>>>

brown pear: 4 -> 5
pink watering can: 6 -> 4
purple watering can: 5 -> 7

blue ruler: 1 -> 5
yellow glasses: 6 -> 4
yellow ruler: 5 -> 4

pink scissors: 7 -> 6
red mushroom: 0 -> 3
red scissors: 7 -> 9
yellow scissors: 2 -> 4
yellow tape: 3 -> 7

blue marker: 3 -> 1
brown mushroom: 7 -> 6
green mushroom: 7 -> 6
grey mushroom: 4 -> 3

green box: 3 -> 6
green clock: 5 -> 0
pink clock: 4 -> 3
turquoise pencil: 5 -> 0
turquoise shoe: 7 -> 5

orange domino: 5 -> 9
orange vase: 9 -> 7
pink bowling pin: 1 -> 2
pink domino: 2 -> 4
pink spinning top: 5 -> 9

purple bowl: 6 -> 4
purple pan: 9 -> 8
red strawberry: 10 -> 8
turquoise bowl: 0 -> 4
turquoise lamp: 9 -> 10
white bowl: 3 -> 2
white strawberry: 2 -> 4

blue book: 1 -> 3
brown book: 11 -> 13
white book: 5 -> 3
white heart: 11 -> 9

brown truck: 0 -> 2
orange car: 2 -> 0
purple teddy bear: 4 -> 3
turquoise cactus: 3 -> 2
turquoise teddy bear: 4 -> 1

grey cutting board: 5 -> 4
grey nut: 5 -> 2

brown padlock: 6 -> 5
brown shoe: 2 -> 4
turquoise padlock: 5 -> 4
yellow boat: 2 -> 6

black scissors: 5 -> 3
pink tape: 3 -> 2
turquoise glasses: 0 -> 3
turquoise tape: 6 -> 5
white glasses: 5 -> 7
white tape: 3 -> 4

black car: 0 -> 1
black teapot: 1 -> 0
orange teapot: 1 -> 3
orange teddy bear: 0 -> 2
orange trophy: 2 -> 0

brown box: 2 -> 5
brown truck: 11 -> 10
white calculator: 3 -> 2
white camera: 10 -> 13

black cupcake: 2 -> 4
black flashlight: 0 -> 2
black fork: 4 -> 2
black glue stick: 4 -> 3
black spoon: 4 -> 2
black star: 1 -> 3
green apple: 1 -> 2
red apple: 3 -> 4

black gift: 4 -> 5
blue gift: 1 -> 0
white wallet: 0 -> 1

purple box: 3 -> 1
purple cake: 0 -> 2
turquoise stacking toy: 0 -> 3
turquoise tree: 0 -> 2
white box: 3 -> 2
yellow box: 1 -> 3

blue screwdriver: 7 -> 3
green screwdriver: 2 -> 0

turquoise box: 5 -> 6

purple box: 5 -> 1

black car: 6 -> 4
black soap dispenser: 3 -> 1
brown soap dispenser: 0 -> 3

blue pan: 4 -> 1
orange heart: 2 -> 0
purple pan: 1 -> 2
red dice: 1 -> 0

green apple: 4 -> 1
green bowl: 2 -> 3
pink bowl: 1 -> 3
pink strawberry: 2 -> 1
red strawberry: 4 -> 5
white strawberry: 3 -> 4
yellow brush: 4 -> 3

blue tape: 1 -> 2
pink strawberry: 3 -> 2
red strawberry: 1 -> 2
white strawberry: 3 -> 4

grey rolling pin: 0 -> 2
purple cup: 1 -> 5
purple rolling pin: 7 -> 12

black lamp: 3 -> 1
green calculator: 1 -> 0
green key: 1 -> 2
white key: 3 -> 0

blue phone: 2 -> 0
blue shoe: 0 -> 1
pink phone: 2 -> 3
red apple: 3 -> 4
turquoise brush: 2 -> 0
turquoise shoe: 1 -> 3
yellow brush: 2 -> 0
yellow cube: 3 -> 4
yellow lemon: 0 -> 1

<<<

### [Exercise directions]
Once you have found every line above holding the word "orange", copy those lines.

### [Reply to the task]
orange domino: 5 -> 9
orange vase: 9 -> 7
orange car: 2 -> 0
orange teapot: 1 -> 3
orange teddy bear: 0 -> 2
orange trophy: 2 -> 0
orange heart: 2 -> 0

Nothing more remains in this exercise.